━━━━━ TASK INPUT

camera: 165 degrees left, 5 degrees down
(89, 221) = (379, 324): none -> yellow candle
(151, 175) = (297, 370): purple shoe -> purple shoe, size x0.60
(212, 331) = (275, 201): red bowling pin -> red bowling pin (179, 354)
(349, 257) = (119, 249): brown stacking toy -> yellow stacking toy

━━━━━━━━━━
━━━━━ TASK INPUT

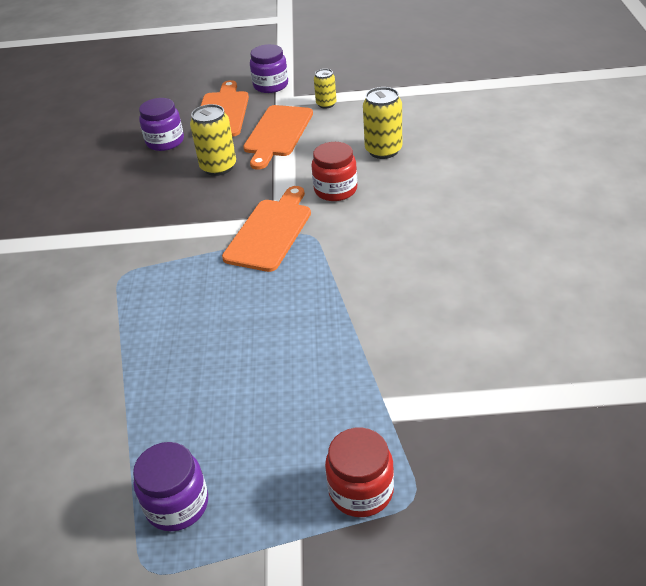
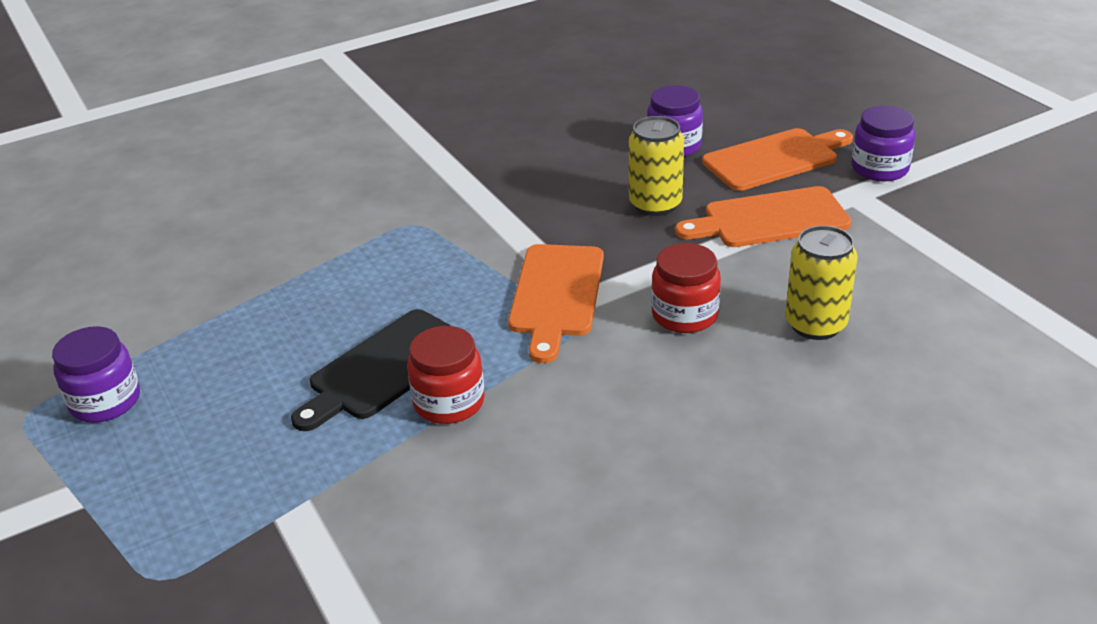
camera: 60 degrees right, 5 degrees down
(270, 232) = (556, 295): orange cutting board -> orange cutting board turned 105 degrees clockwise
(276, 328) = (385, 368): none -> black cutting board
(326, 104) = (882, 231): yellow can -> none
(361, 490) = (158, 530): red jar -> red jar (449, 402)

━━━━━━━━━━

EXERCISE PROMPT: The output should be exactly the lines above from the line containing "(89, 221) = (379, 324): none -> yellow candle" to the line containing "(349, 257) = (119, 249): brown", inclusive, with no other lines.

RESULT OF THE EXERCISE:
(89, 221) = (379, 324): none -> yellow candle
(151, 175) = (297, 370): purple shoe -> purple shoe, size x0.60
(212, 331) = (275, 201): red bowling pin -> red bowling pin (179, 354)
(349, 257) = (119, 249): brown stacking toy -> yellow stacking toy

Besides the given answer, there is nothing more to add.